═════ RECORDS SUPPLIED ═════
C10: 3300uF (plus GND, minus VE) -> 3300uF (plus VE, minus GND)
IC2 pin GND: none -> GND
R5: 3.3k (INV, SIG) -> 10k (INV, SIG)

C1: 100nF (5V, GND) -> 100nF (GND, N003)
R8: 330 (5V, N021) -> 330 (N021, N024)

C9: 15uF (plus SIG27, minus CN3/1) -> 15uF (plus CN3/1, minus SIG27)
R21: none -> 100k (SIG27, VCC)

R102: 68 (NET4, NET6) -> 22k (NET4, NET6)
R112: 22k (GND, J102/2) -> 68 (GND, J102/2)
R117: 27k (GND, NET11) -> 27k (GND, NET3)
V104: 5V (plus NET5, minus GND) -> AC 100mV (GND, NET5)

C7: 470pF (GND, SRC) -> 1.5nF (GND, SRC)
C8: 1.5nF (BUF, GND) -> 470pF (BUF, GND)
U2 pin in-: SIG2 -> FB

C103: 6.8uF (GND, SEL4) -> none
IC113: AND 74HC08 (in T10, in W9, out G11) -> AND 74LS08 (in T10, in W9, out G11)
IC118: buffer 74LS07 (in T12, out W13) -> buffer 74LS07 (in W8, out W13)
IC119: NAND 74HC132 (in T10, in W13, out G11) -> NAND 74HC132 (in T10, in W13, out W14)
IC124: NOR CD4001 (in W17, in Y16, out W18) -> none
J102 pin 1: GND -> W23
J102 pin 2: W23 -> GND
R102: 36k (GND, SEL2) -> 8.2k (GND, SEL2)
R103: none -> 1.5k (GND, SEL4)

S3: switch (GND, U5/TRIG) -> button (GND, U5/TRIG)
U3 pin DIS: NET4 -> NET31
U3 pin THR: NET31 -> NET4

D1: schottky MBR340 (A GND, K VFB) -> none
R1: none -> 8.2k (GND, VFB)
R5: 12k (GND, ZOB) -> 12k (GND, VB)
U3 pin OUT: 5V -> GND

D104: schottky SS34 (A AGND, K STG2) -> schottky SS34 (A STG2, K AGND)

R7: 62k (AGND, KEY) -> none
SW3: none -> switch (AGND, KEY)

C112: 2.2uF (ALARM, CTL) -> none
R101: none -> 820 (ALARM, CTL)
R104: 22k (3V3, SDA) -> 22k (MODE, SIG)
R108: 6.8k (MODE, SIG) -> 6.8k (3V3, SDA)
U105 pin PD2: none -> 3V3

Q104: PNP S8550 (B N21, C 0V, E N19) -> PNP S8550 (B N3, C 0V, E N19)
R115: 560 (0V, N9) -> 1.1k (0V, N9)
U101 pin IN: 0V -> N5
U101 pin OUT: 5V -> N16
═════
• _PROBLEM DESCRIPTION_:
Word for word, quote the lines from the line containing "R102: 36k (GND, SEL2) -> 8.2k (GND, SEL2)" through the end of the material, both included, and nothing else.

• _EXERCISE OUTPUT_:
R102: 36k (GND, SEL2) -> 8.2k (GND, SEL2)
R103: none -> 1.5k (GND, SEL4)

S3: switch (GND, U5/TRIG) -> button (GND, U5/TRIG)
U3 pin DIS: NET4 -> NET31
U3 pin THR: NET31 -> NET4

D1: schottky MBR340 (A GND, K VFB) -> none
R1: none -> 8.2k (GND, VFB)
R5: 12k (GND, ZOB) -> 12k (GND, VB)
U3 pin OUT: 5V -> GND

D104: schottky SS34 (A AGND, K STG2) -> schottky SS34 (A STG2, K AGND)

R7: 62k (AGND, KEY) -> none
SW3: none -> switch (AGND, KEY)

C112: 2.2uF (ALARM, CTL) -> none
R101: none -> 820 (ALARM, CTL)
R104: 22k (3V3, SDA) -> 22k (MODE, SIG)
R108: 6.8k (MODE, SIG) -> 6.8k (3V3, SDA)
U105 pin PD2: none -> 3V3

Q104: PNP S8550 (B N21, C 0V, E N19) -> PNP S8550 (B N3, C 0V, E N19)
R115: 560 (0V, N9) -> 1.1k (0V, N9)
U101 pin IN: 0V -> N5
U101 pin OUT: 5V -> N16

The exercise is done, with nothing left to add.